■ Problem statement
Take each line of the entries below that contains "banana" and copy it.

■ Given records
——

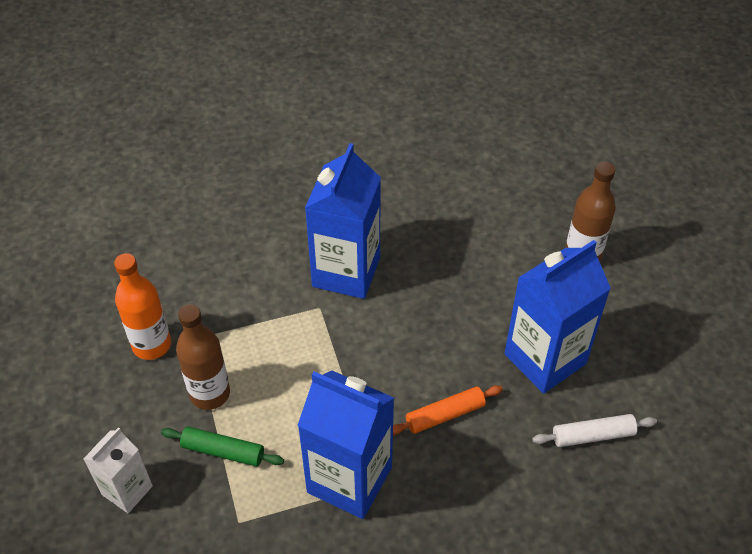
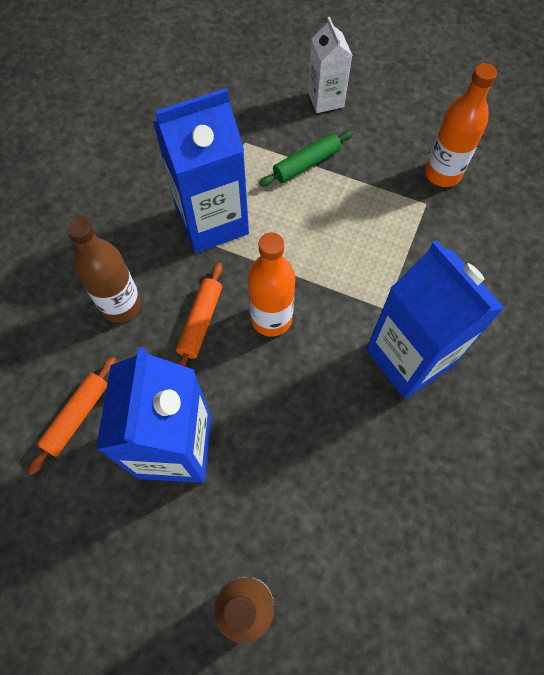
camera: 130 degrees right, 15 degrees up
(210, 393) = (363, 183): brown bottle -> brown bottle (121, 305)
(396, 371) = (271, 318): none -> orange bottle
(593, 435) = (77, 416): white rolling pin -> orange rolling pin

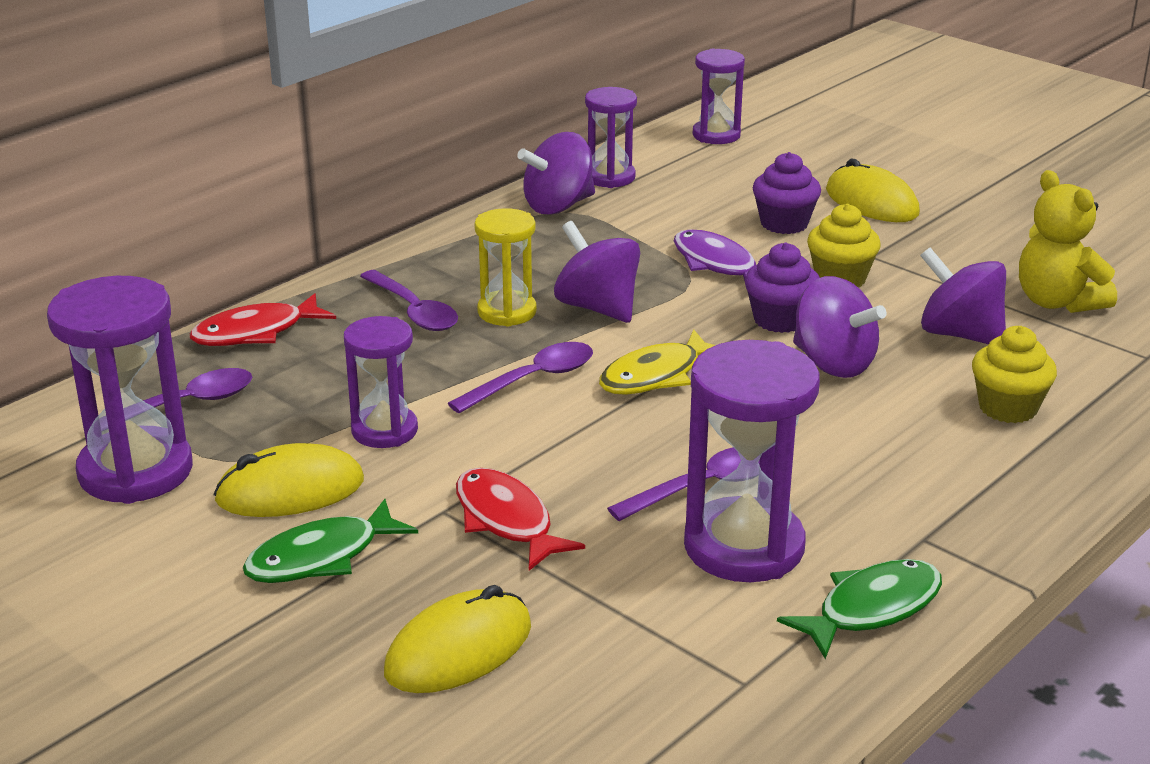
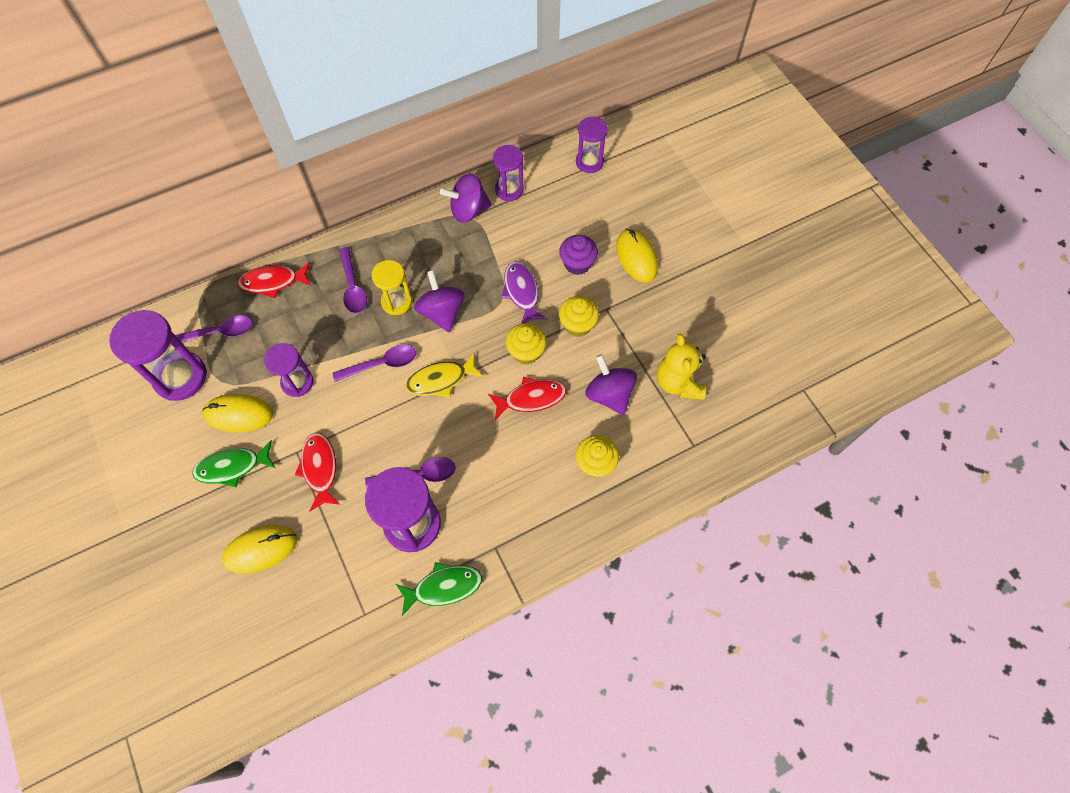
camera: 20 degrees right, 35 degrees up
(780, 320) = (526, 352): purple cupcake -> yellow cupcake
(833, 364) = (531, 398): purple spinning top -> red fish

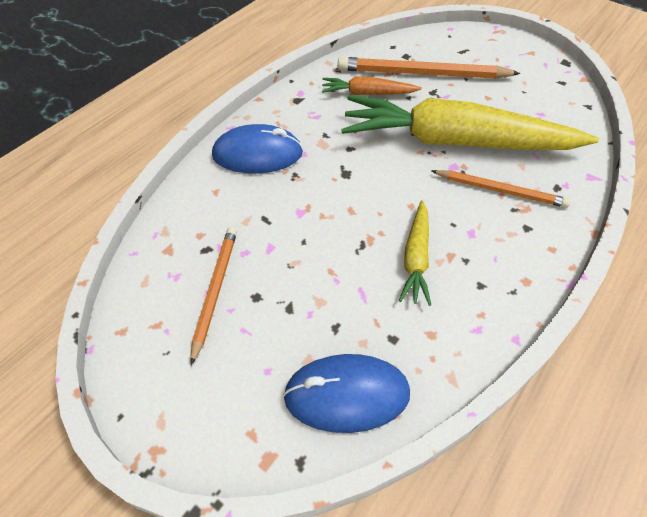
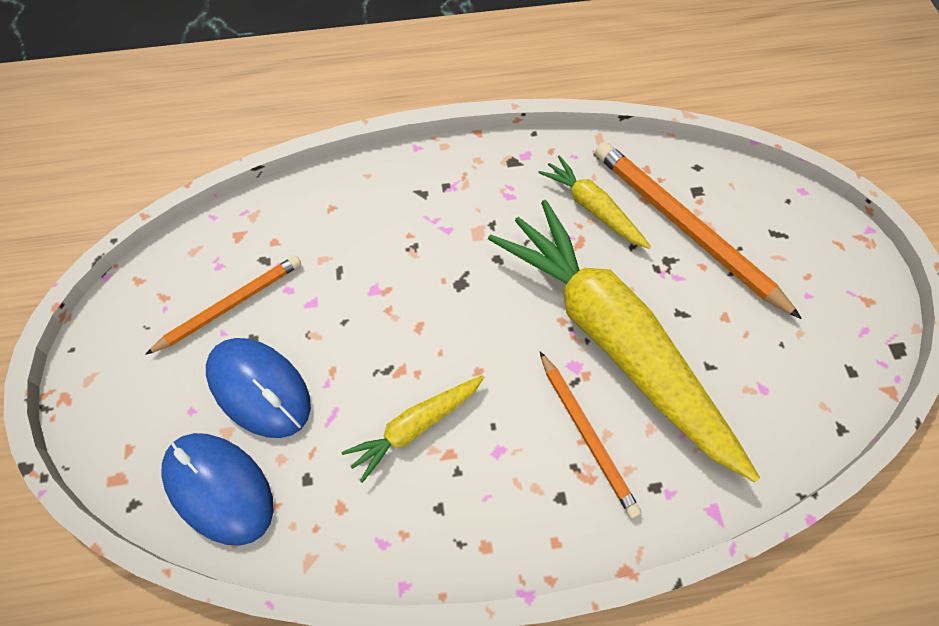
camera: 45 degrees right, 10 degrees up
(257, 154) = (406, 197): blue mouse -> blue mouse (259, 388)
(367, 93) = (593, 208): orange carrot -> yellow carrot

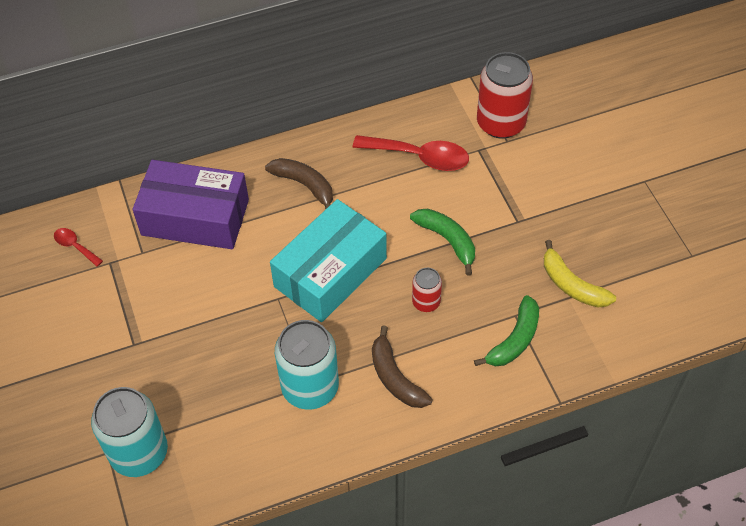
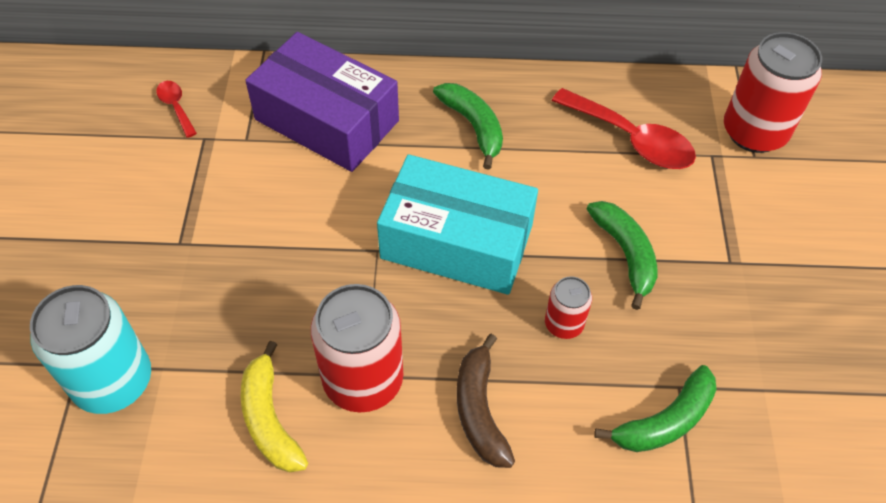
camera: 20 degrees right, 0 degrees up
(305, 185) = (473, 126): brown banana -> green banana
(310, 387) = (363, 380): turquoise can -> red can
(330, 272) = (457, 241): turquoise box -> turquoise box turned 45 degrees clockwise
(571, 285) = (775, 374): yellow banana -> yellow banana (269, 419)

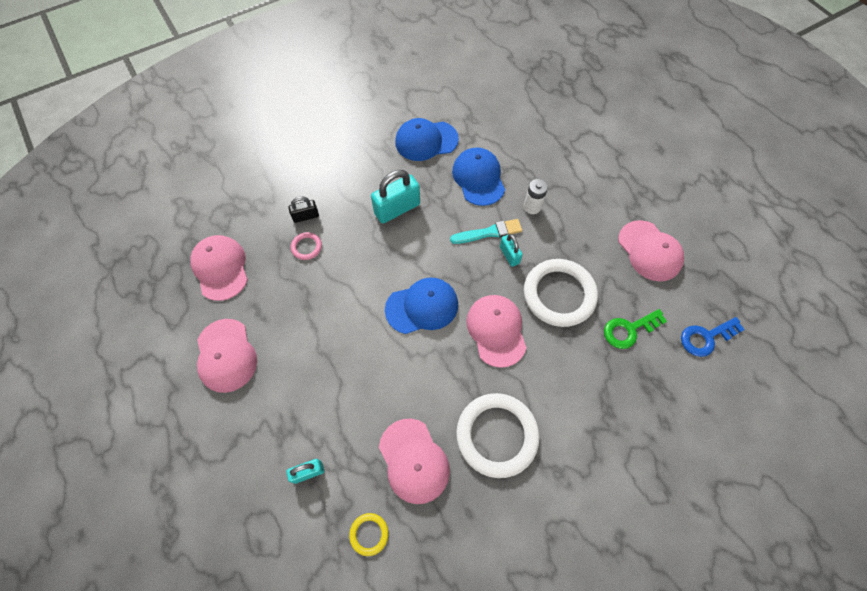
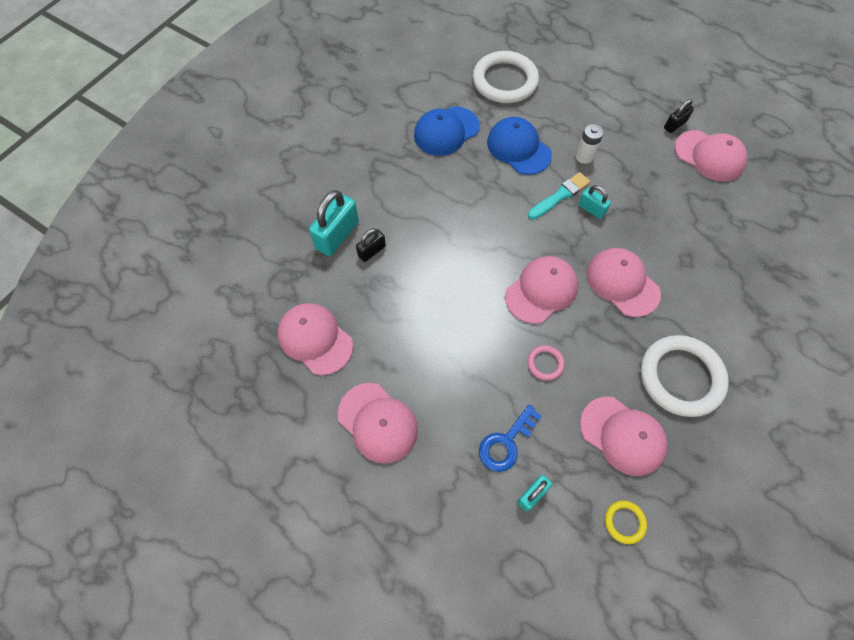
camera: 25 degrees left, 0 degrees up
(306, 247) = (392, 281): pink ring -> pink ring (545, 363)
(397, 209) = (459, 207): turquoise padlock -> turquoise padlock (337, 235)
(422, 306) = (541, 290): blue cap -> pink cap
(559, 294) = (657, 227): white ring -> white ring (505, 81)
(629, 330) = (734, 233): green key -> none
(634, 210) = (675, 125): none -> black padlock
(706, 337) = (799, 212): blue key -> blue key (506, 443)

——

■ Written solution
(305, 185) = (473, 126): brown banana -> green banana
(571, 285) = (775, 374): yellow banana -> yellow banana (269, 419)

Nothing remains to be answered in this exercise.